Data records
● ● ● ●

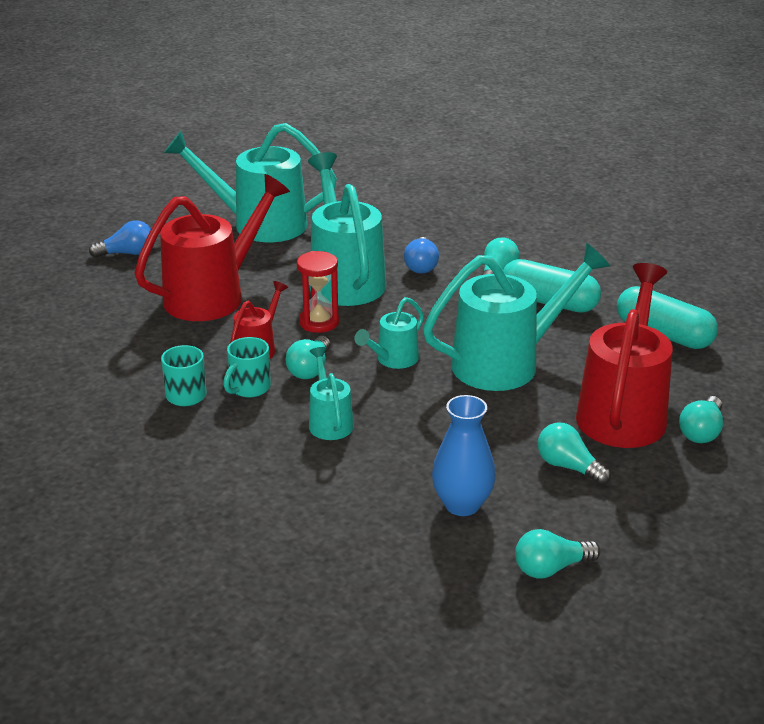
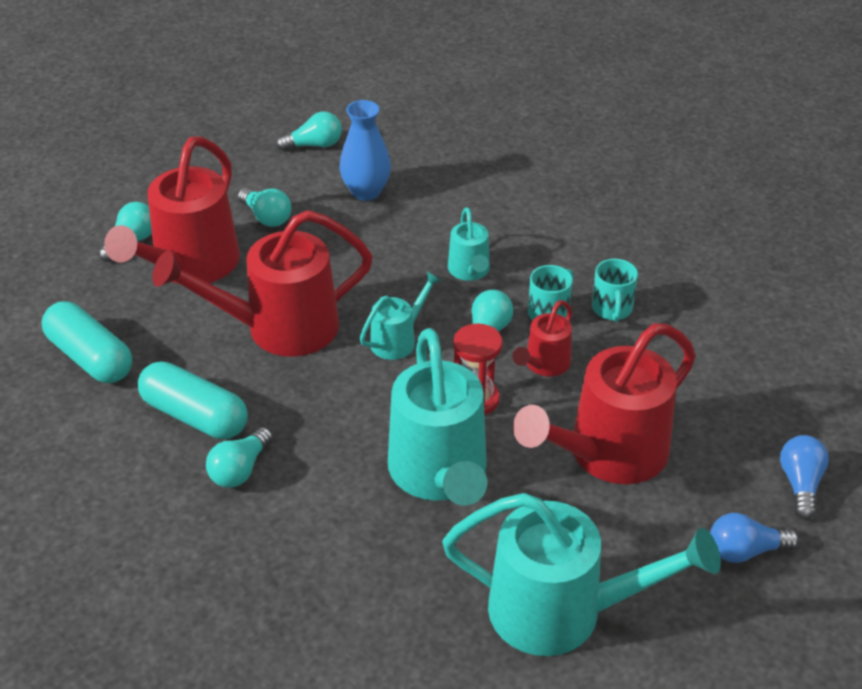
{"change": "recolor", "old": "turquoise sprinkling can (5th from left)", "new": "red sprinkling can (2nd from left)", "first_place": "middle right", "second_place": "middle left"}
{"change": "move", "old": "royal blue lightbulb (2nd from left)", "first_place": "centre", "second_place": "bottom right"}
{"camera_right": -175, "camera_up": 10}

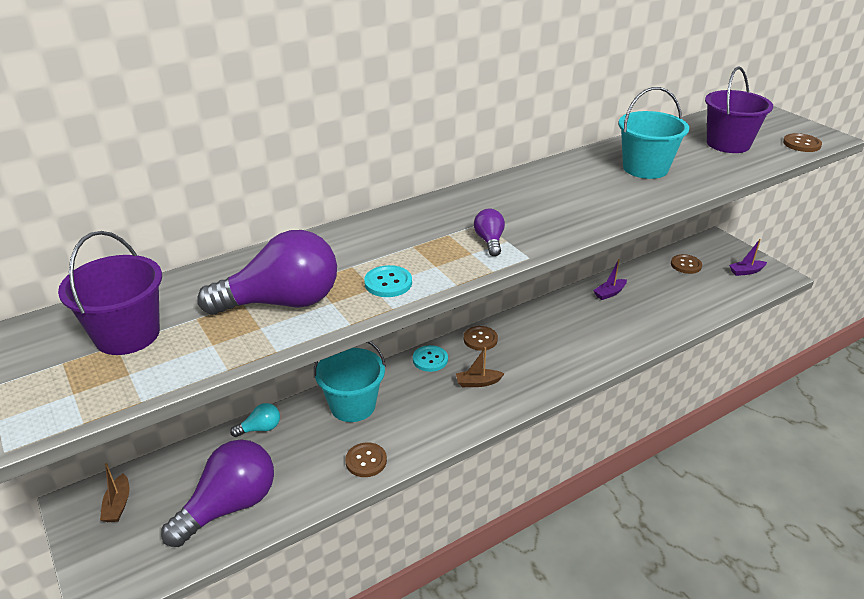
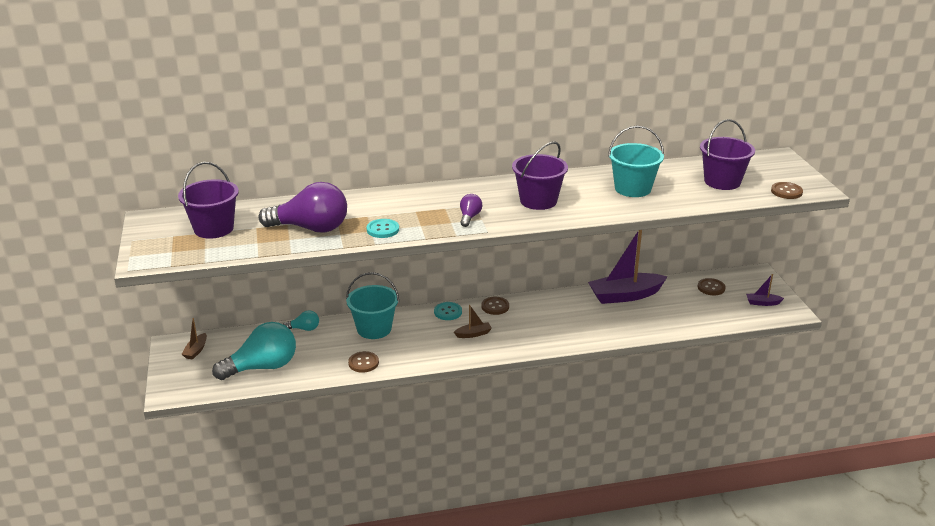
{"change": "recolor", "old": "violet lightbulb (1st from left)", "new": "turquoise lightbulb (1st from left)", "first_place": "bottom left", "second_place": "bottom left"}
{"change": "rotate", "old": "dark brown boat (2nd from left)", "first_place": "centre", "second_place": "centre", "degrees": 150}
{"change": "insert", "new": "violet pail (2nd from left)", "second_place": "top centre"}
{"change": "resize", "old": "violet boat (1st from left)", "first_place": "middle right", "second_place": "middle right", "factor": 2.24}
{"camera_right": 20, "camera_up": -5}

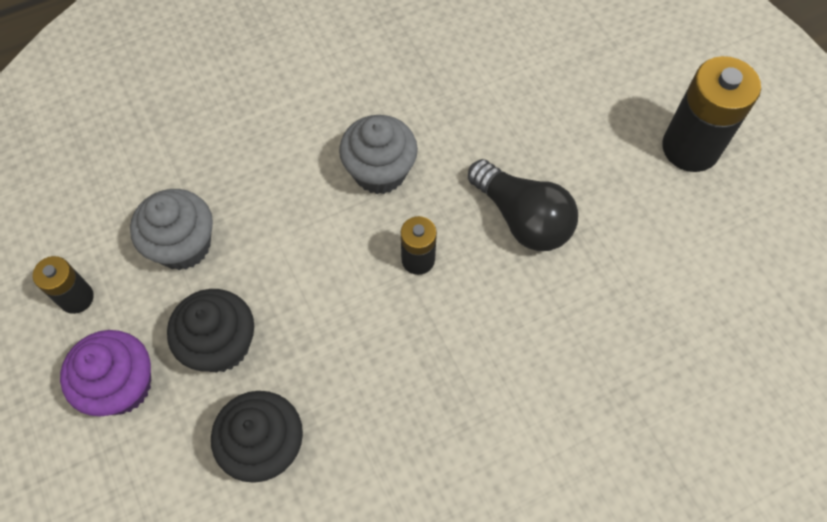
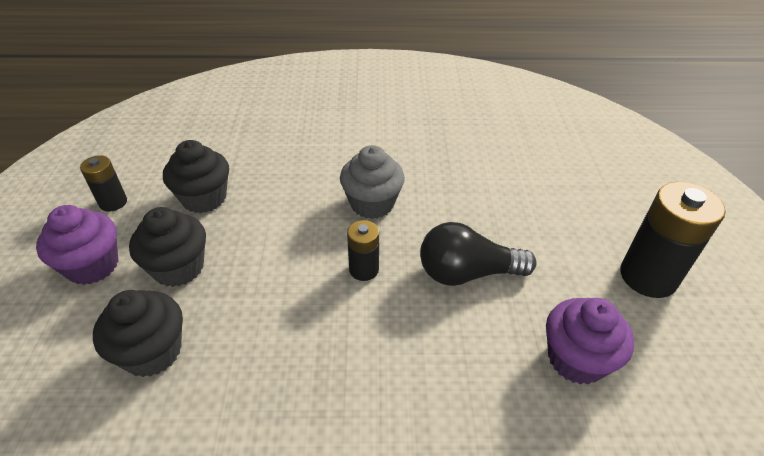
{"change": "recolor", "old": "grey fairy cake (1st from left)", "new": "jet-black fairy cake (3rd from left)", "first_place": "middle left", "second_place": "middle left"}
{"change": "rotate", "old": "jet-black lightbulb", "first_place": "centre", "second_place": "centre", "degrees": 105}
{"change": "insert", "new": "violet fairy cake (2nd from left)", "second_place": "bottom right"}
{"camera_right": 25, "camera_up": -20}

● ● ● ●

Your assignment: The records above should be written out exactly, and the images dropped.

Exercise answer:
{"change": "recolor", "old": "turquoise sprinkling can (5th from left)", "new": "red sprinkling can (2nd from left)", "first_place": "middle right", "second_place": "middle left"}
{"change": "move", "old": "royal blue lightbulb (2nd from left)", "first_place": "centre", "second_place": "bottom right"}
{"camera_right": -175, "camera_up": 10}

{"change": "recolor", "old": "violet lightbulb (1st from left)", "new": "turquoise lightbulb (1st from left)", "first_place": "bottom left", "second_place": "bottom left"}
{"change": "rotate", "old": "dark brown boat (2nd from left)", "first_place": "centre", "second_place": "centre", "degrees": 150}
{"change": "insert", "new": "violet pail (2nd from left)", "second_place": "top centre"}
{"change": "resize", "old": "violet boat (1st from left)", "first_place": "middle right", "second_place": "middle right", "factor": 2.24}
{"camera_right": 20, "camera_up": -5}

{"change": "recolor", "old": "grey fairy cake (1st from left)", "new": "jet-black fairy cake (3rd from left)", "first_place": "middle left", "second_place": "middle left"}
{"change": "rotate", "old": "jet-black lightbulb", "first_place": "centre", "second_place": "centre", "degrees": 105}
{"change": "insert", "new": "violet fairy cake (2nd from left)", "second_place": "bottom right"}
{"camera_right": 25, "camera_up": -20}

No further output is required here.